## [The problem]
In the entries below, find each line with the word "donut" and return it.

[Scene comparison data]
......
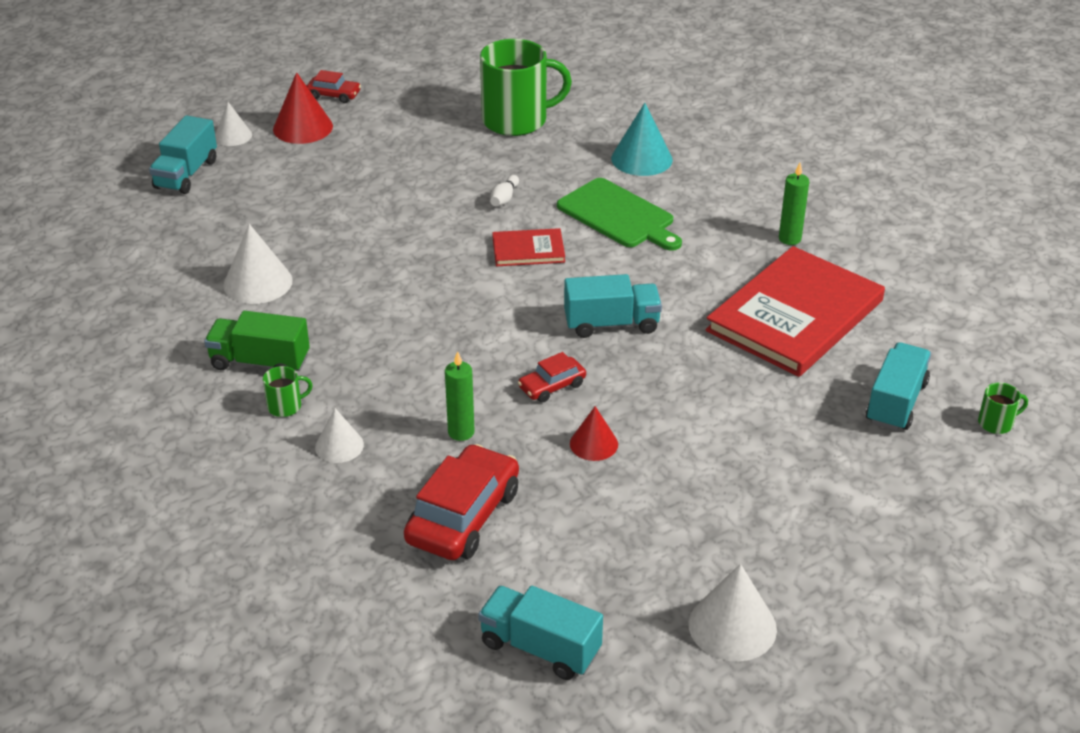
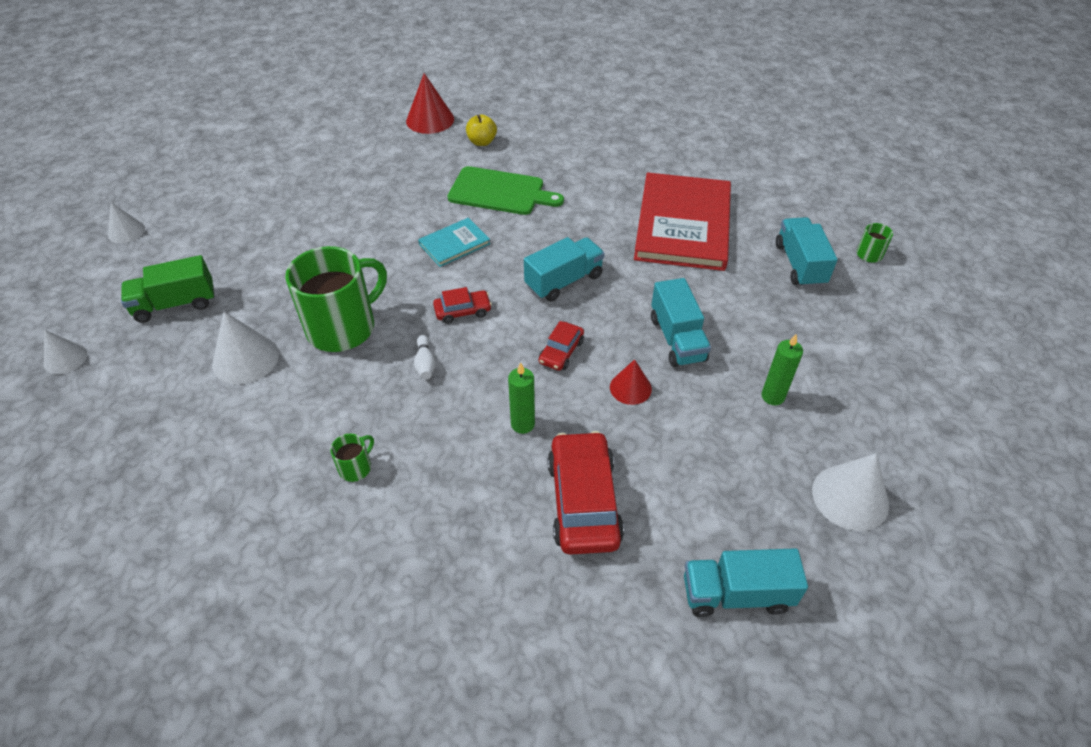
camera: 30 degrees left, 10 degrees up
turquoise truck [149,115,217,194] -> turquoise truck moved to [651,278,711,367]
green truck [204,311,310,371] -> green truck moved to [121,255,215,323]
red cone [273,72,333,144] -> red cone moved to [406,73,454,134]
red car [307,70,361,103] -> red car moved to [433,287,492,324]
white cone [315,408,364,463] -> white cone moved to [44,330,87,375]
green mug [480,39,572,136] -> green mug moved to [285,246,387,352]
white bowling pin [490,175,519,206] -> white bowling pin moved to [414,335,436,380]
red book [492,228,565,266] -> turquoise book [418,218,490,267]
turquoise cone [611,103,673,176] -> yellow apple [466,115,497,146]
green candle [779,163,809,245] -> green candle moved to [762,334,803,405]

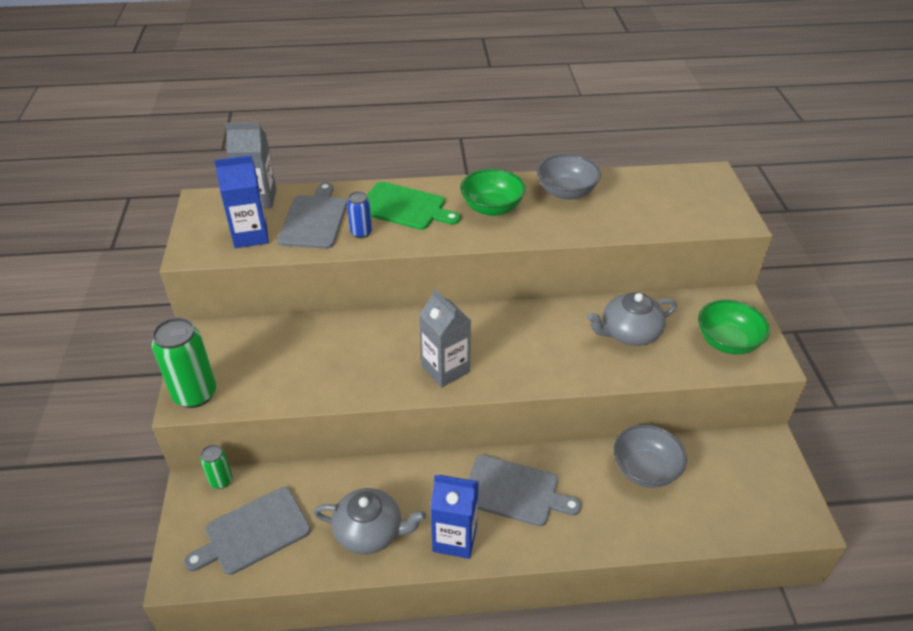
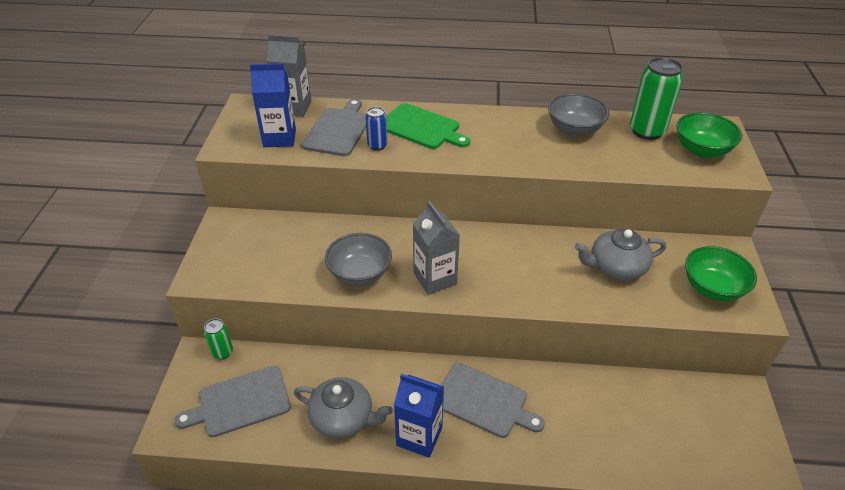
camera: 10 degrees right, 0 degrees up
green can [152,317,216,408] -> green can moved to [630,57,683,140]
green bowl [460,169,526,216] -> green bowl moved to [676,112,742,158]
grey bowl [614,425,687,488] -> grey bowl moved to [325,233,392,286]

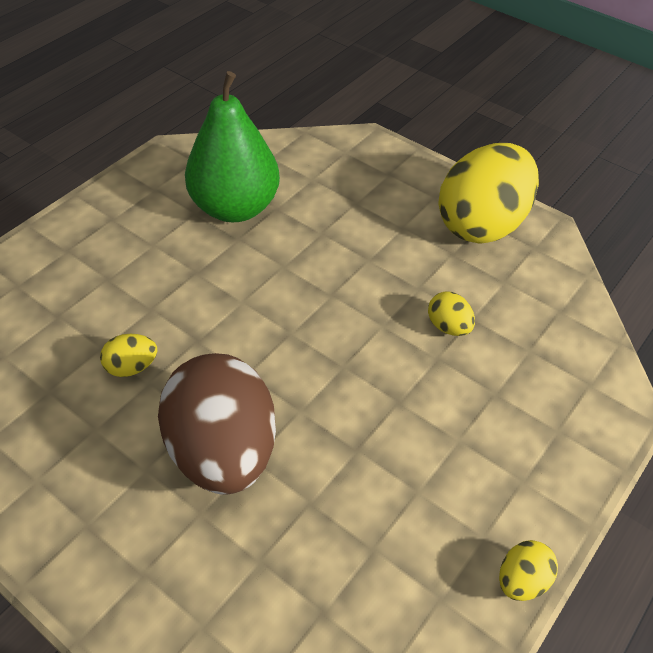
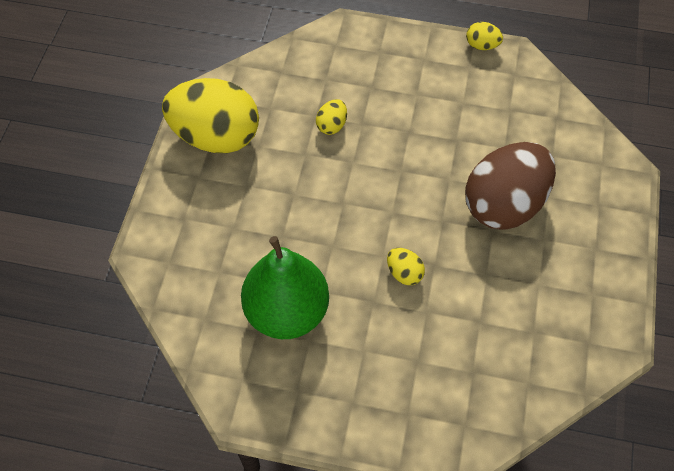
camera: 115 degrees left, 10 degrees up
yellow egg [100,334,157,377] -> yellow egg moved to [387,248,425,285]

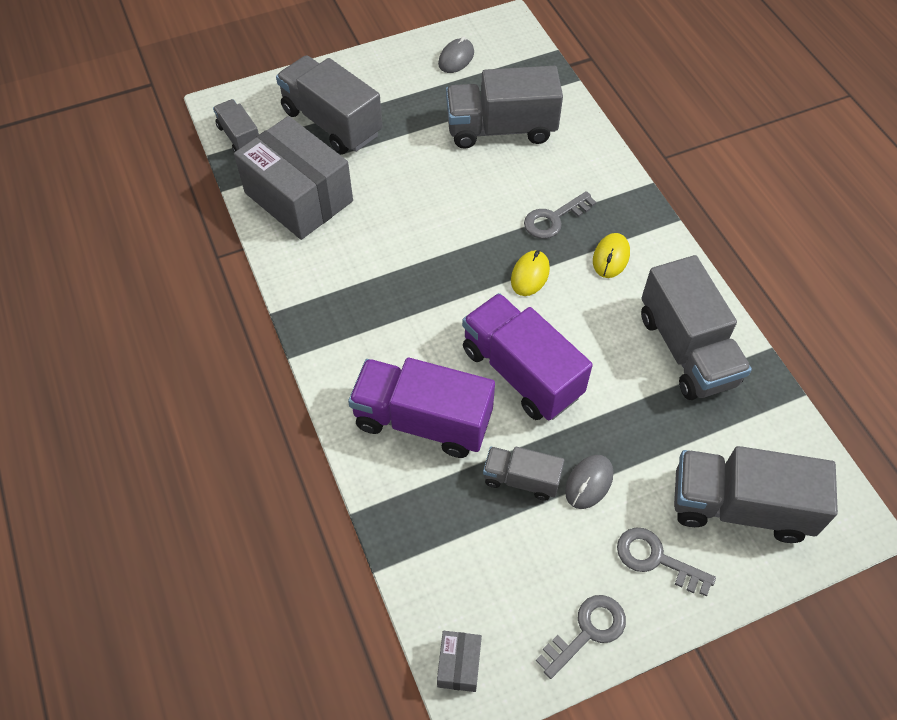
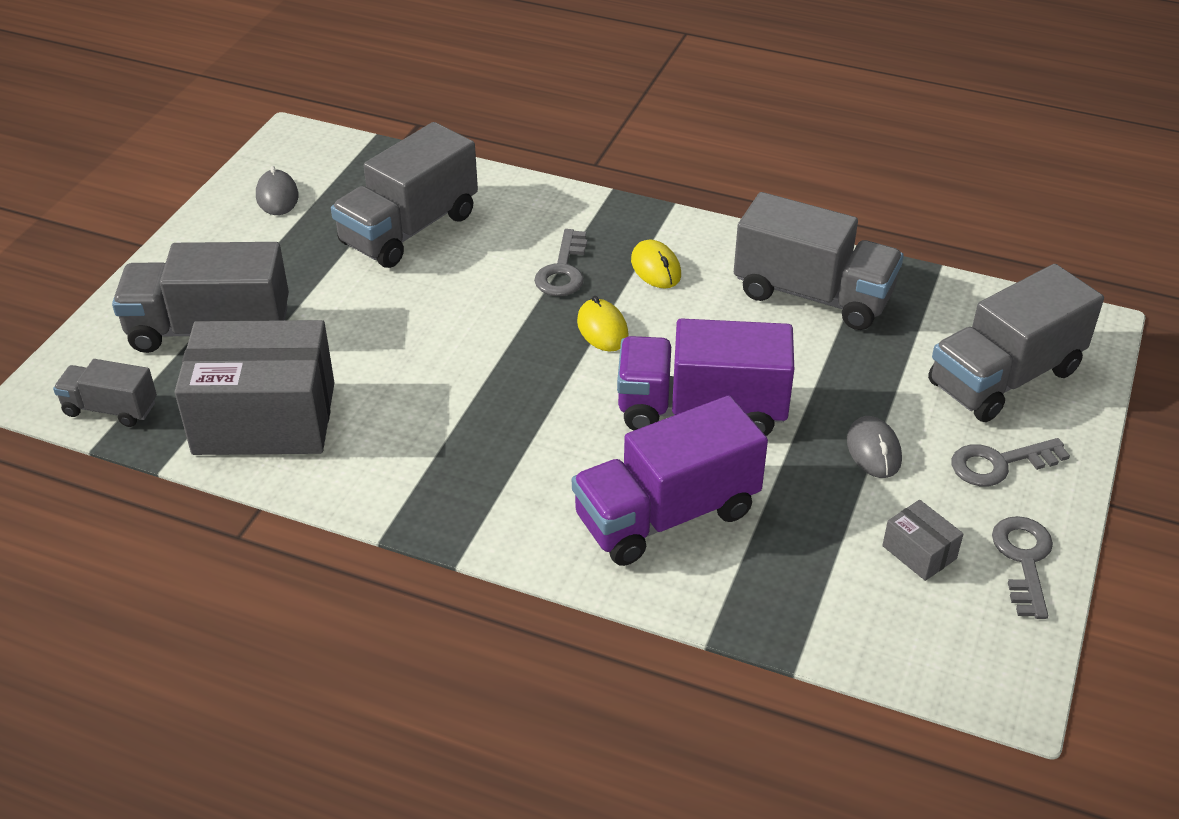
camera: 45 degrees left, 15 degrees down
grey box [437,631,482,692] -> grey box moved to [882,500,963,581]
grey truck [483,447,564,501] -> none

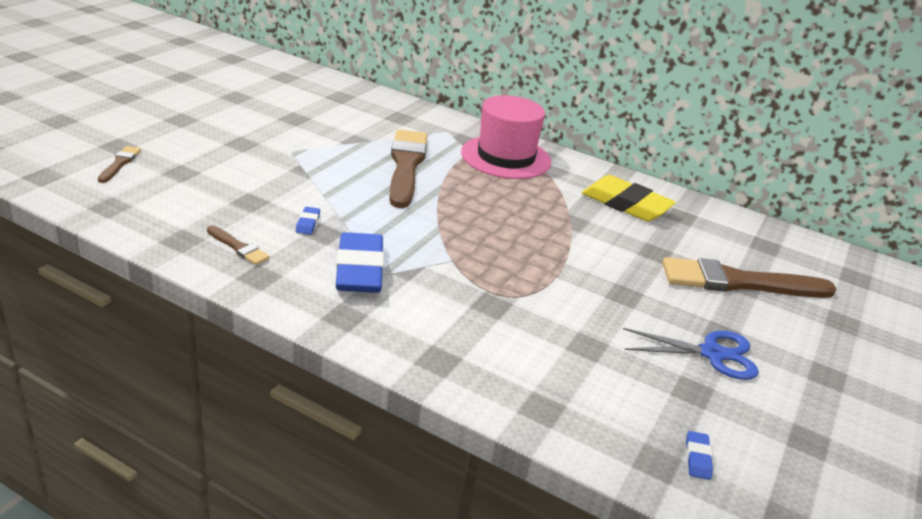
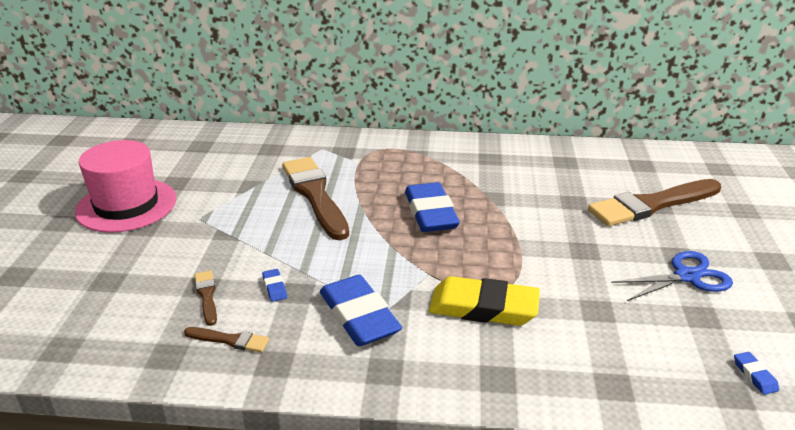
camera: 20 degrees left, 0 degrees up
brown brush [98,146,141,183] -> brown brush moved to [194,271,217,326]
pink hat [461,95,551,179] -> pink hat moved to [75,140,176,233]
yellow eraser [582,175,676,221] -> yellow eraser moved to [429,276,540,326]
none -> blue eraser [405,182,460,232]

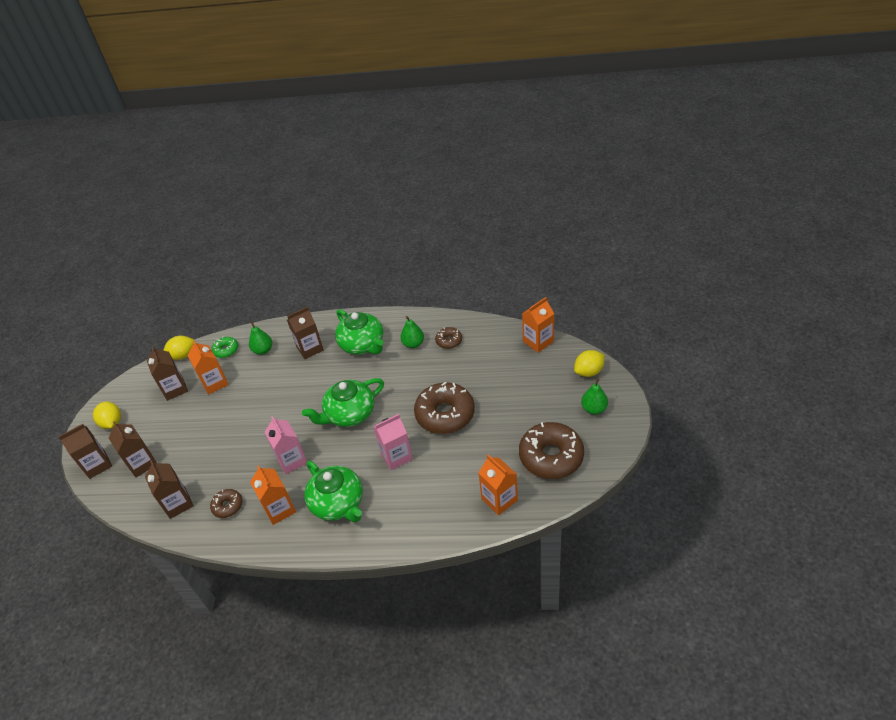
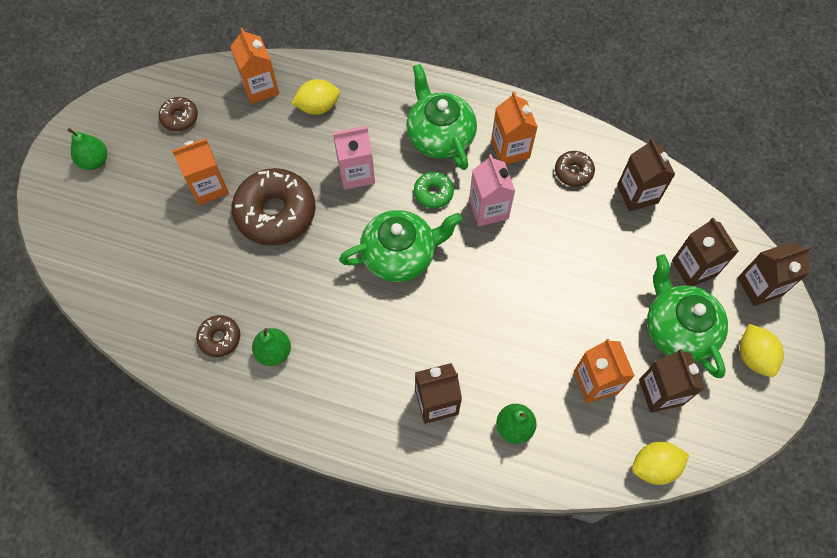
camera: 170 degrees left, 20 degrees up
green donut [212,337,238,358] -> green donut moved to [414,172,454,209]
green teapot [335,309,383,355] -> green teapot moved to [647,255,728,378]
brown donut [519,422,584,479] -> brown donut [159,97,198,131], size x0.49
orange carton [522,297,555,353] -> orange carton moved to [172,138,229,205]
yellow lemon [574,350,605,377] -> yellow lemon moved to [291,79,340,115]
......
## [Result of this exercise]
green donut [212,337,238,358] -> green donut moved to [414,172,454,209]
brown donut [519,422,584,479] -> brown donut [159,97,198,131], size x0.49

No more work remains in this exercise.